Information:
◆ ◆ ◆

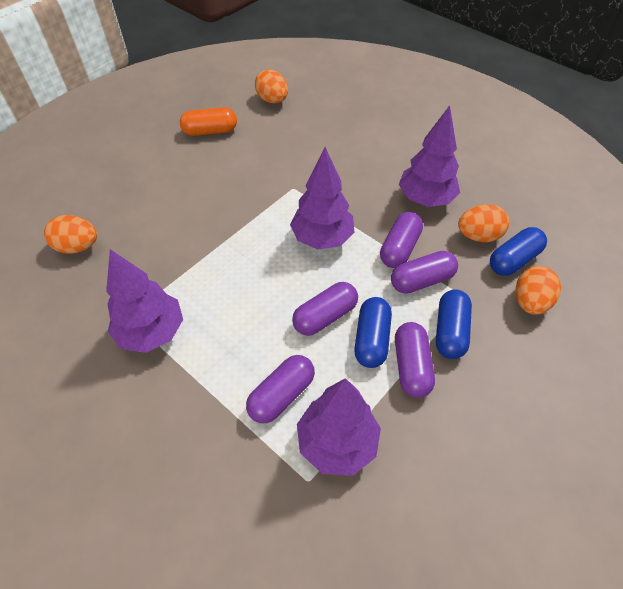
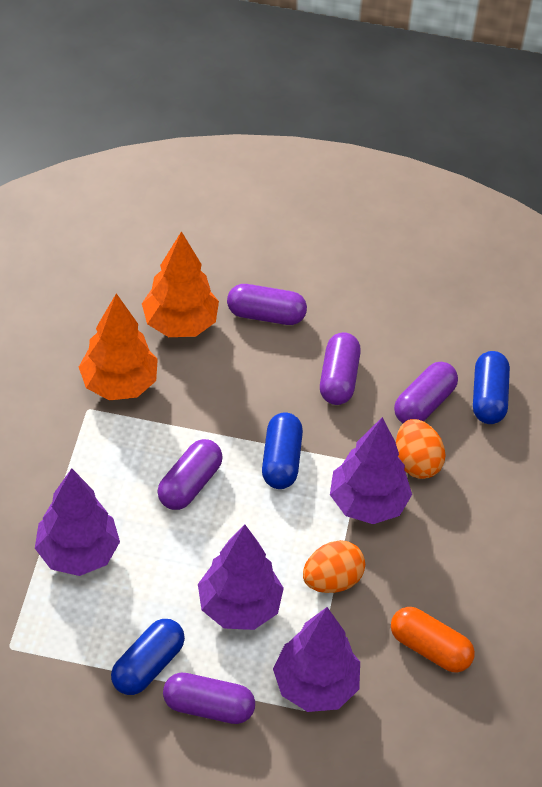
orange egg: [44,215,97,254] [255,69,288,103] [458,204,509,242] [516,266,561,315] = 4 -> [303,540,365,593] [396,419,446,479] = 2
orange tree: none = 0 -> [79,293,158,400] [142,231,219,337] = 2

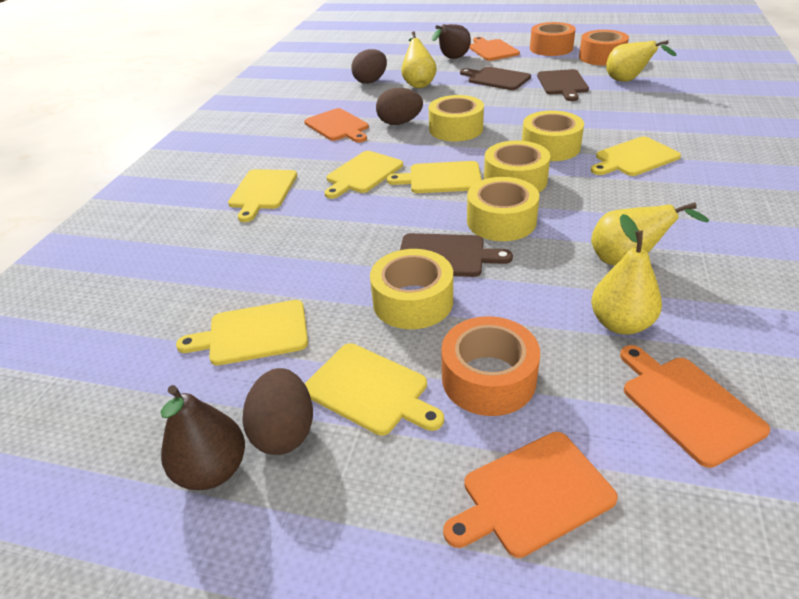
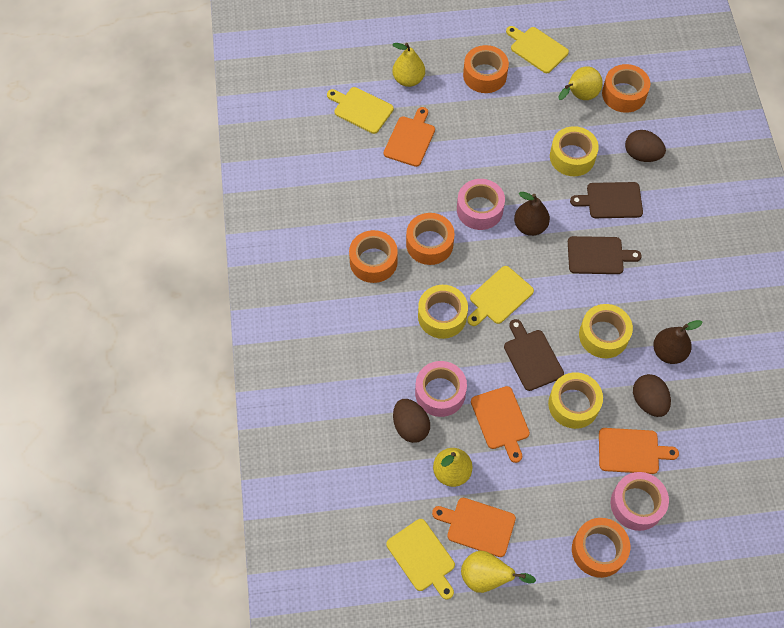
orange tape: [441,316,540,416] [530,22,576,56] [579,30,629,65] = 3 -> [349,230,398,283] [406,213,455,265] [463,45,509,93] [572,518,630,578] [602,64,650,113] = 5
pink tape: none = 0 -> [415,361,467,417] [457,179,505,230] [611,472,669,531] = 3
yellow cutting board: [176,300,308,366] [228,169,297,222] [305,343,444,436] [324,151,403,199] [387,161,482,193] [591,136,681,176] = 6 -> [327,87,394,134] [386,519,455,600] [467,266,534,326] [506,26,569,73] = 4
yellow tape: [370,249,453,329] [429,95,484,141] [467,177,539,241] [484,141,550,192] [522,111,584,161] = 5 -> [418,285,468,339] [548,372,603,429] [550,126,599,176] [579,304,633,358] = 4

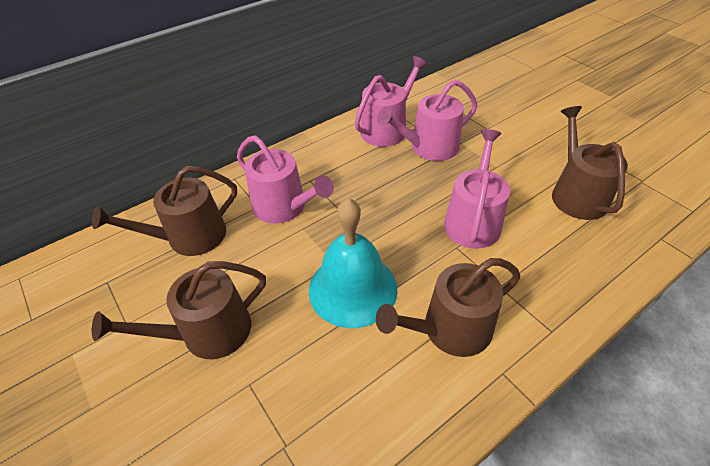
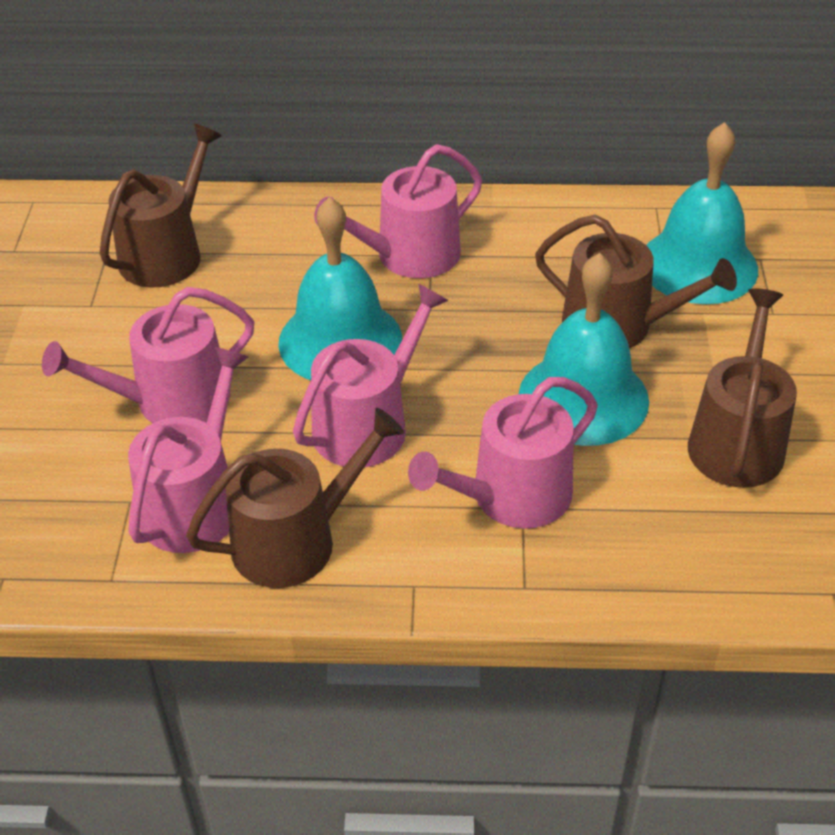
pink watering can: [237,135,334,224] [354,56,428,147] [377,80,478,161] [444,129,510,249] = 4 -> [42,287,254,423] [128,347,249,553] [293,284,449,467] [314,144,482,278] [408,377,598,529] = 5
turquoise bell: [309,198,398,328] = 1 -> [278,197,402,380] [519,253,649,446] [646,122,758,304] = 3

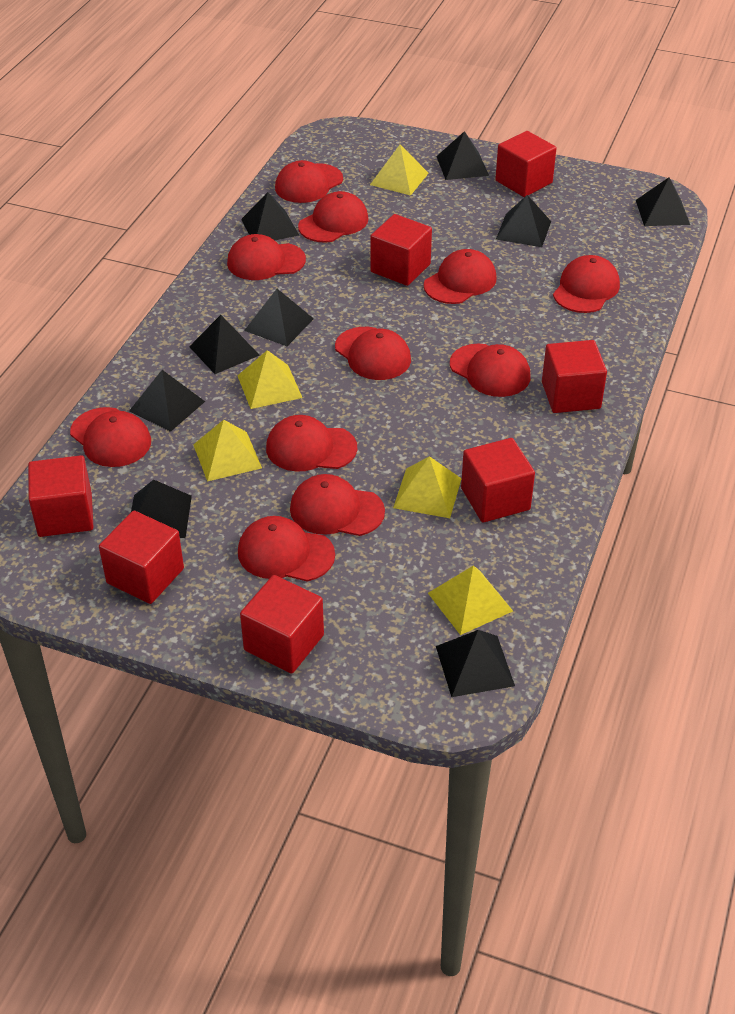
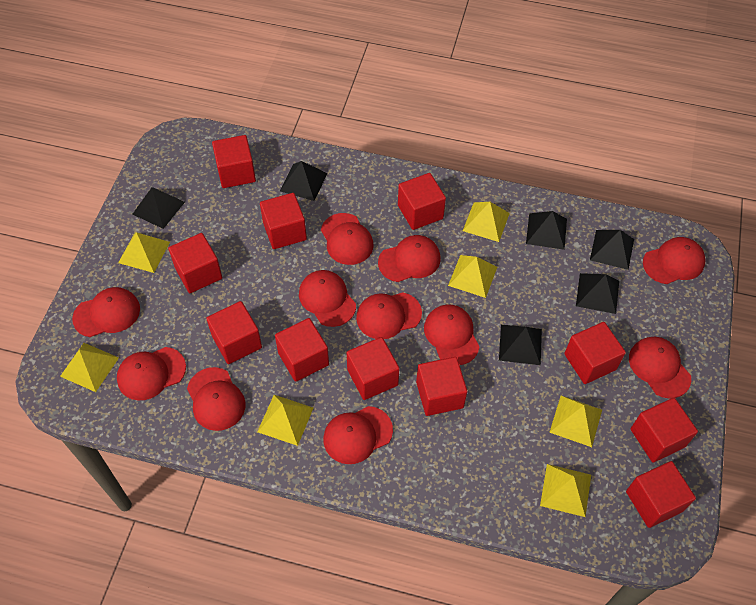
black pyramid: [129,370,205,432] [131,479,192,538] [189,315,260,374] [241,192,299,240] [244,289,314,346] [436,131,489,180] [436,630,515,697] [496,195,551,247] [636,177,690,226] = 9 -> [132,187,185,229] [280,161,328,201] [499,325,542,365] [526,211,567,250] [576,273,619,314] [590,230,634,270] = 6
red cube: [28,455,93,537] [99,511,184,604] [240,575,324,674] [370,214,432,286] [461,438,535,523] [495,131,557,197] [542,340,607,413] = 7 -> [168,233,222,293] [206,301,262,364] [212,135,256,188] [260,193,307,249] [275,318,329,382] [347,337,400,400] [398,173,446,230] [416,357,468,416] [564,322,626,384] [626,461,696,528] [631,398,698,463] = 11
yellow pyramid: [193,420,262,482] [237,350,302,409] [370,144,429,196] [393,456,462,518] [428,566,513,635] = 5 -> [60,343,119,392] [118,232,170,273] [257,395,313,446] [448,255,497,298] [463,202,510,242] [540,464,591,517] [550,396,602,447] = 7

◆ ◆ ◆

About this exercise: Only the records, copied exactly and free of pictures, belong in the answer.

Response:
orange egg: [44,215,97,254] [255,69,288,103] [458,204,509,242] [516,266,561,315] = 4 -> [303,540,365,593] [396,419,446,479] = 2
orange tree: none = 0 -> [79,293,158,400] [142,231,219,337] = 2

orange tape: [441,316,540,416] [530,22,576,56] [579,30,629,65] = 3 -> [349,230,398,283] [406,213,455,265] [463,45,509,93] [572,518,630,578] [602,64,650,113] = 5
pink tape: none = 0 -> [415,361,467,417] [457,179,505,230] [611,472,669,531] = 3
yellow cutting board: [176,300,308,366] [228,169,297,222] [305,343,444,436] [324,151,403,199] [387,161,482,193] [591,136,681,176] = 6 -> [327,87,394,134] [386,519,455,600] [467,266,534,326] [506,26,569,73] = 4
yellow tape: [370,249,453,329] [429,95,484,141] [467,177,539,241] [484,141,550,192] [522,111,584,161] = 5 -> [418,285,468,339] [548,372,603,429] [550,126,599,176] [579,304,633,358] = 4

pink watering can: [237,135,334,224] [354,56,428,147] [377,80,478,161] [444,129,510,249] = 4 -> [42,287,254,423] [128,347,249,553] [293,284,449,467] [314,144,482,278] [408,377,598,529] = 5
turquoise bell: [309,198,398,328] = 1 -> [278,197,402,380] [519,253,649,446] [646,122,758,304] = 3

black pyramid: [129,370,205,432] [131,479,192,538] [189,315,260,374] [241,192,299,240] [244,289,314,346] [436,131,489,180] [436,630,515,697] [496,195,551,247] [636,177,690,226] = 9 -> [132,187,185,229] [280,161,328,201] [499,325,542,365] [526,211,567,250] [576,273,619,314] [590,230,634,270] = 6
red cube: [28,455,93,537] [99,511,184,604] [240,575,324,674] [370,214,432,286] [461,438,535,523] [495,131,557,197] [542,340,607,413] = 7 -> [168,233,222,293] [206,301,262,364] [212,135,256,188] [260,193,307,249] [275,318,329,382] [347,337,400,400] [398,173,446,230] [416,357,468,416] [564,322,626,384] [626,461,696,528] [631,398,698,463] = 11
yellow pyramid: [193,420,262,482] [237,350,302,409] [370,144,429,196] [393,456,462,518] [428,566,513,635] = 5 -> [60,343,119,392] [118,232,170,273] [257,395,313,446] [448,255,497,298] [463,202,510,242] [540,464,591,517] [550,396,602,447] = 7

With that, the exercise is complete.